_What you need to do_.
Each entry below is to be duplicated verbatim.

_Data for this exercise_.
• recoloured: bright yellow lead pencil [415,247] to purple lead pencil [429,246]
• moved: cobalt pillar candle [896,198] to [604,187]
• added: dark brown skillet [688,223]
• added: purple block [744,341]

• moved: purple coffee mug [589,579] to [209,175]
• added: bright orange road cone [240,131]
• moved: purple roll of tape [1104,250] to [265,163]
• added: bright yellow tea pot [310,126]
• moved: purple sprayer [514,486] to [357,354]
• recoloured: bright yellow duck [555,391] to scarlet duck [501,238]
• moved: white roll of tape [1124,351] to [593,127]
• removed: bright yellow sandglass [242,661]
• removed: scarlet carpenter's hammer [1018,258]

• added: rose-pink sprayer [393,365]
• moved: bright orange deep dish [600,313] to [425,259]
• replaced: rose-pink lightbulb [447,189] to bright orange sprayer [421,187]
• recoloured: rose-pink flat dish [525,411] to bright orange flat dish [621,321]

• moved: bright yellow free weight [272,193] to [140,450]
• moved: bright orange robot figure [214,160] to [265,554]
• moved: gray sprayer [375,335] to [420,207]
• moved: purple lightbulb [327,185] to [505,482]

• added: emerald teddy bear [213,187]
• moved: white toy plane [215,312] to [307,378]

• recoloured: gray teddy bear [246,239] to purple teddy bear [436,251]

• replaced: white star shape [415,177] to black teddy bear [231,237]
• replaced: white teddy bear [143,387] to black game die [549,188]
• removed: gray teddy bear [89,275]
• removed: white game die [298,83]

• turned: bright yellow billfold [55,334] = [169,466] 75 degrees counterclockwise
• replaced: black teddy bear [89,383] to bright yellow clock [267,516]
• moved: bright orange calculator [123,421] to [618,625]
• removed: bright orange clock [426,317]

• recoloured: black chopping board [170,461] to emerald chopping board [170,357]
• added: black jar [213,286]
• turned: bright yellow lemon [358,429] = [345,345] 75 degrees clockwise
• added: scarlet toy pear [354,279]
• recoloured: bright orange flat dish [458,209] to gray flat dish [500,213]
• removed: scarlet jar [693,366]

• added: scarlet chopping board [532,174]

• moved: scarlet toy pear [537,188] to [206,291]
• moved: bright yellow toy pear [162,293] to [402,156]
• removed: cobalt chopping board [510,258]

_Your response_.
• recoloured: bright yellow lead pencil [415,247] to purple lead pencil [429,246]
• moved: cobalt pillar candle [896,198] to [604,187]
• added: dark brown skillet [688,223]
• added: purple block [744,341]

• moved: purple coffee mug [589,579] to [209,175]
• added: bright orange road cone [240,131]
• moved: purple roll of tape [1104,250] to [265,163]
• added: bright yellow tea pot [310,126]
• moved: purple sprayer [514,486] to [357,354]
• recoloured: bright yellow duck [555,391] to scarlet duck [501,238]
• moved: white roll of tape [1124,351] to [593,127]
• removed: bright yellow sandglass [242,661]
• removed: scarlet carpenter's hammer [1018,258]

• added: rose-pink sprayer [393,365]
• moved: bright orange deep dish [600,313] to [425,259]
• replaced: rose-pink lightbulb [447,189] to bright orange sprayer [421,187]
• recoloured: rose-pink flat dish [525,411] to bright orange flat dish [621,321]

• moved: bright yellow free weight [272,193] to [140,450]
• moved: bright orange robot figure [214,160] to [265,554]
• moved: gray sprayer [375,335] to [420,207]
• moved: purple lightbulb [327,185] to [505,482]

• added: emerald teddy bear [213,187]
• moved: white toy plane [215,312] to [307,378]

• recoloured: gray teddy bear [246,239] to purple teddy bear [436,251]

• replaced: white star shape [415,177] to black teddy bear [231,237]
• replaced: white teddy bear [143,387] to black game die [549,188]
• removed: gray teddy bear [89,275]
• removed: white game die [298,83]

• turned: bright yellow billfold [55,334] = [169,466] 75 degrees counterclockwise
• replaced: black teddy bear [89,383] to bright yellow clock [267,516]
• moved: bright orange calculator [123,421] to [618,625]
• removed: bright orange clock [426,317]

• recoloured: black chopping board [170,461] to emerald chopping board [170,357]
• added: black jar [213,286]
• turned: bright yellow lemon [358,429] = [345,345] 75 degrees clockwise
• added: scarlet toy pear [354,279]
• recoloured: bright orange flat dish [458,209] to gray flat dish [500,213]
• removed: scarlet jar [693,366]

• added: scarlet chopping board [532,174]

• moved: scarlet toy pear [537,188] to [206,291]
• moved: bright yellow toy pear [162,293] to [402,156]
• removed: cobalt chopping board [510,258]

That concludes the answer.